::: Given information :::
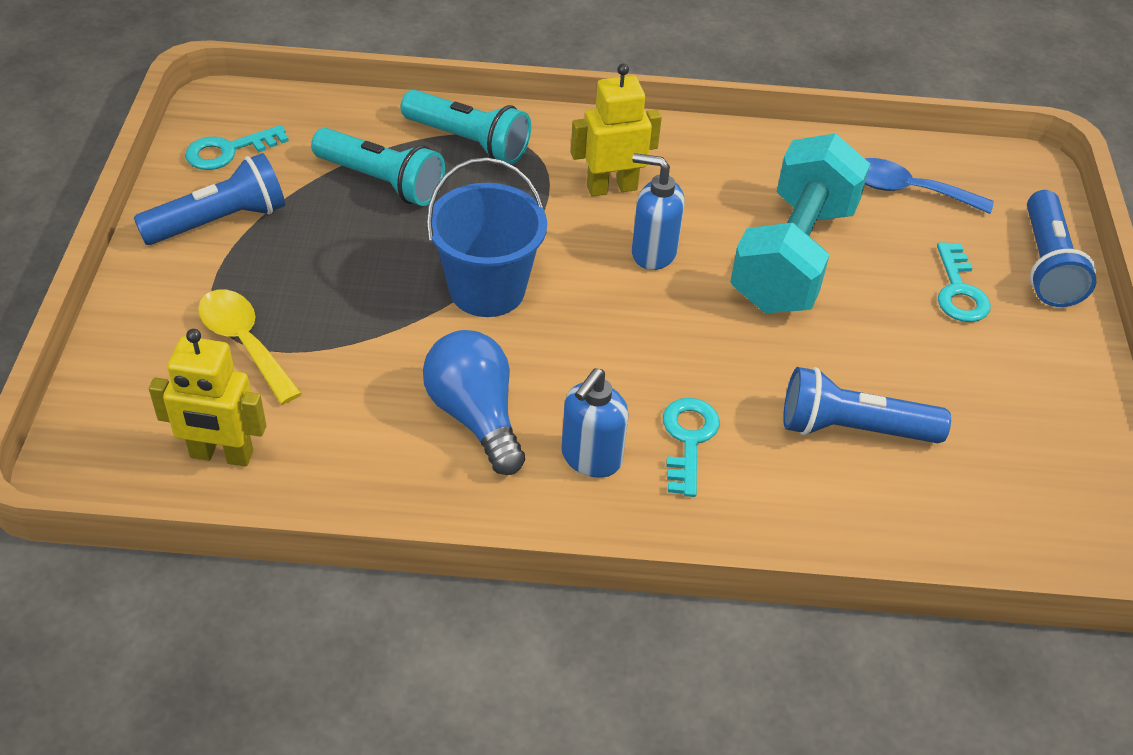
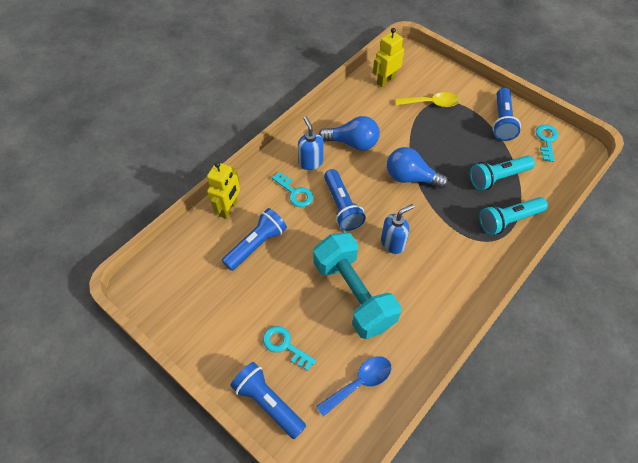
camera: 130 degrees right, 10 degrees up
blue bucket [427,158,547,317] -> blue light bulb [387,147,448,189]
yellow robot [571,64,662,197] -> yellow robot moved to [207,162,240,219]
none -> blue flashlight [324,169,366,231]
:::
▸ Brief
Any images must be dropped; all other material is to be printed exactly.

▸ Expected answer
camera: 130 degrees right, 10 degrees up
blue bucket [427,158,547,317] -> blue light bulb [387,147,448,189]
yellow robot [571,64,662,197] -> yellow robot moved to [207,162,240,219]
none -> blue flashlight [324,169,366,231]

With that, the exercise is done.